→ **Information shown**
◆ ◆ ◆ ◆
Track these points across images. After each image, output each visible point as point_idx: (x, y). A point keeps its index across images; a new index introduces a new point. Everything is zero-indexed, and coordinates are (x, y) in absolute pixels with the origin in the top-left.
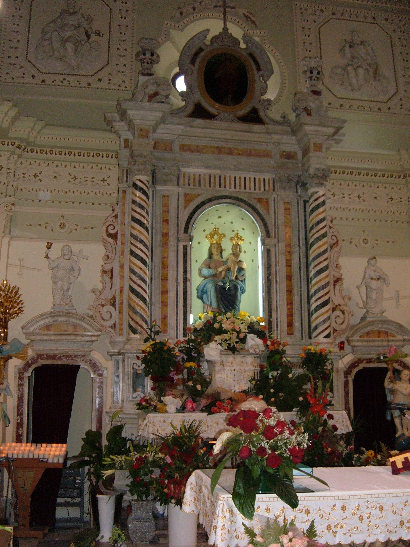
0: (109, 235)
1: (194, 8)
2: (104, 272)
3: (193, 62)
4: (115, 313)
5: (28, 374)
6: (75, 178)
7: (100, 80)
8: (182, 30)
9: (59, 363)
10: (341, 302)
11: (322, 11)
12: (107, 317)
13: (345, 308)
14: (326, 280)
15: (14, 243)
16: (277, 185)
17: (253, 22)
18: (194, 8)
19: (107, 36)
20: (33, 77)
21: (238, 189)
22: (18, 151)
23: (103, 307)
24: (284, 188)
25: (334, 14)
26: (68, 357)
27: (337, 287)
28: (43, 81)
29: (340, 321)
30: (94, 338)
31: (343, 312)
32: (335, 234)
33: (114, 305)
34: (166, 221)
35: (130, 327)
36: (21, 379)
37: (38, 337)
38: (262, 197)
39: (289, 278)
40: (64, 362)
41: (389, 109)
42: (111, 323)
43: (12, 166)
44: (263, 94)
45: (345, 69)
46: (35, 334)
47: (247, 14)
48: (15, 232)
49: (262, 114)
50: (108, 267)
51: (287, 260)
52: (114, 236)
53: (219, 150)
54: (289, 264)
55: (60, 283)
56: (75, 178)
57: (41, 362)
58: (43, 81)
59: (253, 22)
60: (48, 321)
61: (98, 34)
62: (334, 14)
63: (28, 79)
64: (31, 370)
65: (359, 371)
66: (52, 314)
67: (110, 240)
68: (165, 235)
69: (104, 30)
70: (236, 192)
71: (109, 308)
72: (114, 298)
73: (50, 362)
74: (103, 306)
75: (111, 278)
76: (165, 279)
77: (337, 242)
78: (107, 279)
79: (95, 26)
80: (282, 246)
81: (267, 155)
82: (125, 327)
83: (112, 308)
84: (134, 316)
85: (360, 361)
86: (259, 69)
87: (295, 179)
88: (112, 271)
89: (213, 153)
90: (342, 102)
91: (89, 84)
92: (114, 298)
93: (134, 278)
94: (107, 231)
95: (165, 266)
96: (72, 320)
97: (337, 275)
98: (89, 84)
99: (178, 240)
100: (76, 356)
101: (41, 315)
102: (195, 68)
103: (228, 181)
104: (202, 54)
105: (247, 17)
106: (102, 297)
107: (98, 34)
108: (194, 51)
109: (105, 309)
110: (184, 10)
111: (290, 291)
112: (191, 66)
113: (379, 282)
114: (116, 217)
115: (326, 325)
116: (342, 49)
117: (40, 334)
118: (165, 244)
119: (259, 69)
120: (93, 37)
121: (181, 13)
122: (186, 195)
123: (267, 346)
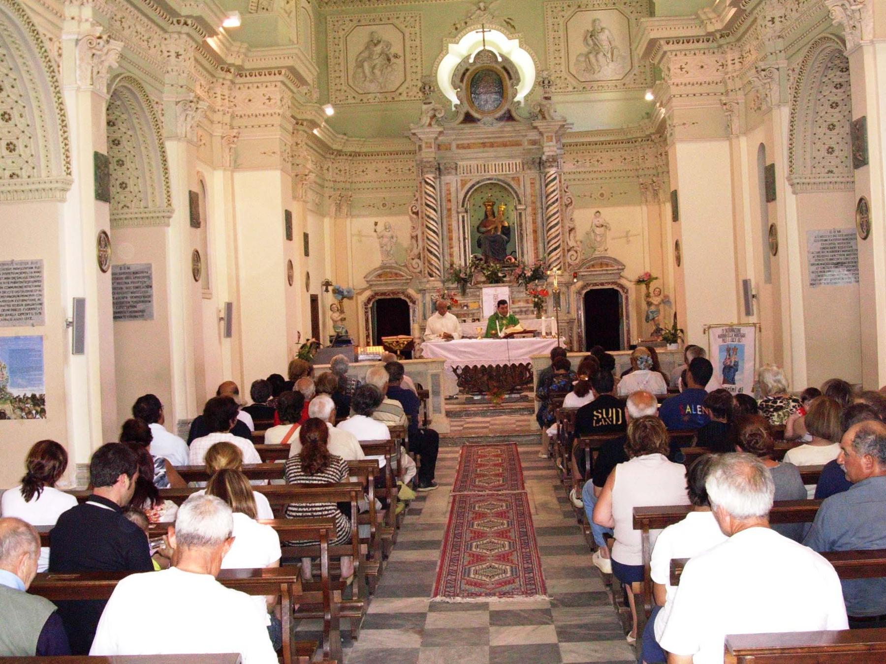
0: (414, 213)
1: (466, 23)
2: (412, 237)
3: (462, 81)
4: (421, 264)
5: (370, 305)
6: (390, 170)
7: (400, 94)
8: (458, 43)
9: (388, 297)
10: (575, 244)
11: (569, 6)
12: (416, 266)
13: (578, 249)
14: (557, 232)
15: (354, 220)
16: (526, 167)
17: (513, 27)
18: (466, 23)
19: (402, 58)
20: (354, 97)
21: (497, 173)
22: (351, 158)
23: (179, 505)
24: (530, 169)
25: (579, 7)
26: (394, 293)
27: (572, 235)
28: (362, 100)
29: (573, 258)
30: (409, 281)
31: (576, 252)
32: (571, 196)
33: (419, 258)
34: (450, 201)
35: (429, 273)
36: (366, 308)
37: (374, 283)
38: (515, 176)
39: (535, 232)
40: (392, 296)
41: (624, 84)
42: (418, 270)
43: (347, 168)
44: (514, 98)
45: (587, 55)
46: (372, 281)
47: (508, 20)
48: (355, 212)
49: (514, 114)
50: (414, 234)
51: (533, 219)
52: (417, 213)
53: (484, 145)
54: (534, 222)
55: (385, 247)
56: (390, 170)
57: (378, 297)
58: (362, 100)
59: (513, 27)
60: (380, 272)
61: (396, 56)
62: (579, 7)
63: (351, 101)
64: (371, 303)
65: (407, 303)
66: (381, 268)
67: (414, 216)
68: (449, 210)
69: (400, 53)
70: (496, 175)
71: (417, 260)
72: (419, 254)
73: (383, 297)
74: (413, 259)
75: (417, 241)
76: (451, 239)
77: (571, 202)
78: (414, 242)
79: (393, 50)
80: (529, 210)
81: (518, 144)
82: (427, 274)
83: (418, 261)
84: (430, 266)
85: (588, 285)
86: (510, 78)
87: (538, 161)
88: (417, 236)
89: (479, 147)
90: (585, 85)
91: (393, 98)
92: (419, 254)
93: (429, 242)
94: (412, 210)
95: (450, 231)
96: (394, 271)
97: (572, 226)
98: (393, 98)
99: (458, 213)
100: (398, 293)
101: (375, 269)
102: (464, 85)
103: (490, 167)
104: (468, 74)
105: (508, 23)
106: (412, 253)
107: (396, 56)
108: (462, 71)
109: (414, 262)
110: (458, 26)
111: (536, 241)
112: (461, 84)
113: (603, 229)
114: (417, 200)
115: (558, 262)
116: (585, 39)
117: (375, 281)
118: (449, 216)
119: (510, 78)
120: (393, 60)
121: (456, 29)
122: (462, 180)
123: (510, 282)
◆ ◆ ◆ ◆
→ **Written problem**
Please write out the items again from the very beginning, stopping after the line that contains "8: (182, 30)", with "pixels" renamed to "units" and nothing else changed. Leave the pictures out.

→ **Correct answer**
Track these points across images. After each image, output each visible point as point_idx: (x, y). A point keeps its index across images; a new index introduces a new point. Everything is zero-indexed, and coordinates are (x, y) in absolute units with the origin in the top-left.
0: (109, 235)
1: (194, 8)
2: (104, 272)
3: (193, 62)
4: (115, 313)
5: (28, 374)
6: (75, 178)
7: (100, 80)
8: (182, 30)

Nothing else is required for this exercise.